▶ **BRIEF**: Change "rotated" to "turned" throughout the entries below, leaving everything else as it is. Write out the resulting lines but omit the picture lines.

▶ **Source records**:
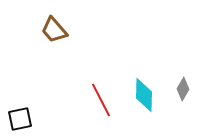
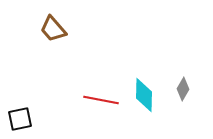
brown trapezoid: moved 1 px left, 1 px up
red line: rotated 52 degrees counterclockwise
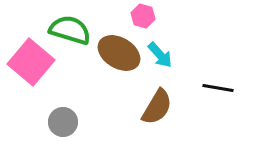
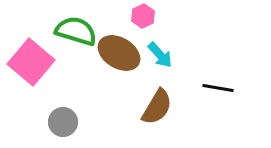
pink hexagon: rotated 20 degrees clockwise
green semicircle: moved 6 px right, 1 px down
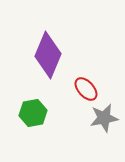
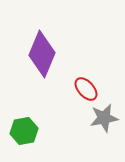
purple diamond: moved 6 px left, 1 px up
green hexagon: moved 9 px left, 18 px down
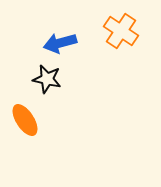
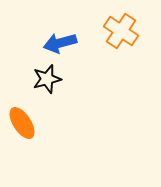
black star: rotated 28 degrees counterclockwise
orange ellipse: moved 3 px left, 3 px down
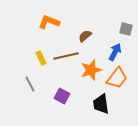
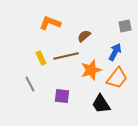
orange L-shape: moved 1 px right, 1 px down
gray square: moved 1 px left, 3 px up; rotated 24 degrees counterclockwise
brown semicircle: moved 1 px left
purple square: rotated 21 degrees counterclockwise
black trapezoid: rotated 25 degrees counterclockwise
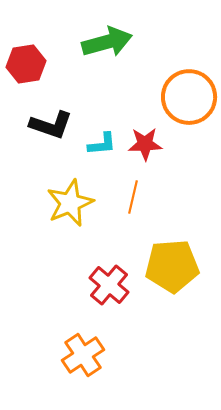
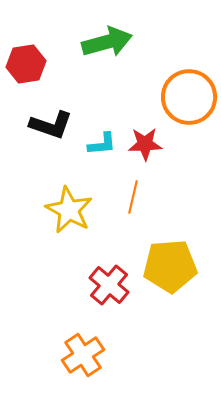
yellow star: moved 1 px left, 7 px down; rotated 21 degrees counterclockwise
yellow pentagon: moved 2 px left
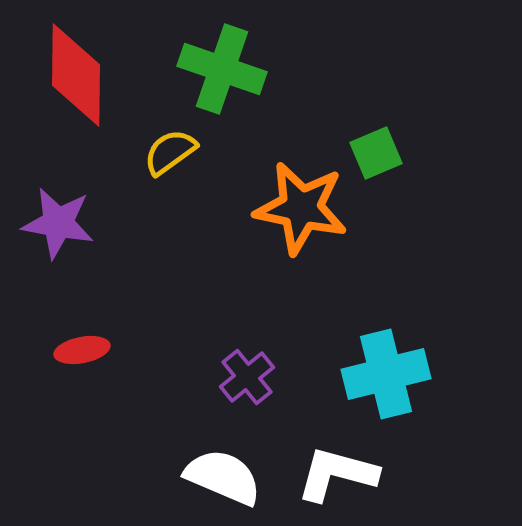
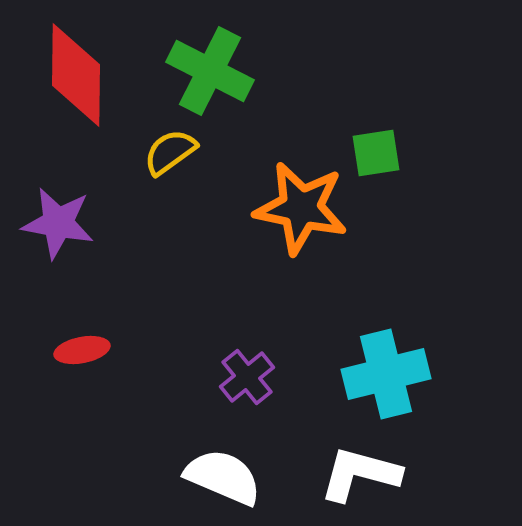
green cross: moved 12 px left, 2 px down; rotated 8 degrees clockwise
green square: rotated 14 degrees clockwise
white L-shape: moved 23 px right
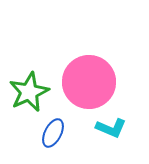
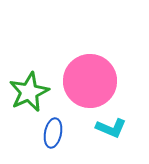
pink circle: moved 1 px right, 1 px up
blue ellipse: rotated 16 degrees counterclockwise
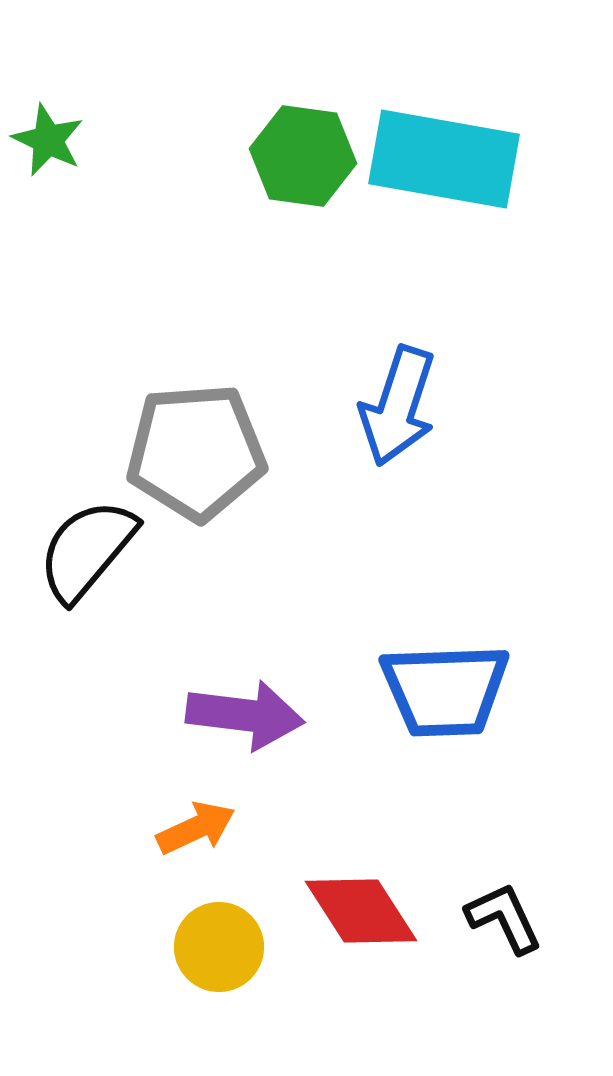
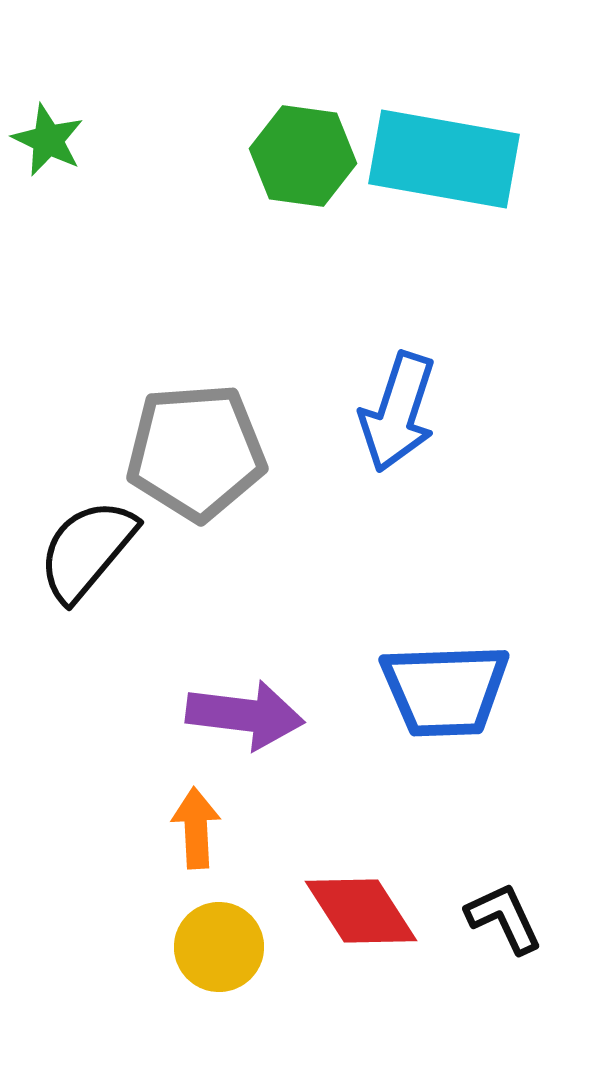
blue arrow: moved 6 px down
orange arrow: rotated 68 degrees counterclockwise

▶ **RESULT OF THE EXERCISE**:
brown trapezoid: moved 1 px left, 1 px up
red line: turned 52 degrees counterclockwise
pink hexagon: turned 20 degrees clockwise
green semicircle: moved 6 px right, 1 px down
purple diamond: moved 6 px left, 1 px up
green hexagon: moved 9 px left, 18 px down
black star: turned 28 degrees counterclockwise
orange ellipse: moved 3 px left, 3 px down
orange L-shape: moved 1 px right, 1 px down
gray square: moved 1 px left, 3 px up; turned 24 degrees counterclockwise
brown semicircle: moved 1 px left
purple square: turned 21 degrees counterclockwise
black trapezoid: turned 25 degrees counterclockwise
yellow star: moved 1 px left, 7 px down; turned 21 degrees counterclockwise
yellow pentagon: moved 2 px left
green cross: moved 12 px left, 2 px down; turned 8 degrees clockwise
green square: turned 14 degrees clockwise
white L-shape: moved 23 px right
pink circle: moved 1 px right, 1 px up
blue ellipse: turned 16 degrees counterclockwise
blue arrow: moved 6 px down
orange arrow: turned 68 degrees counterclockwise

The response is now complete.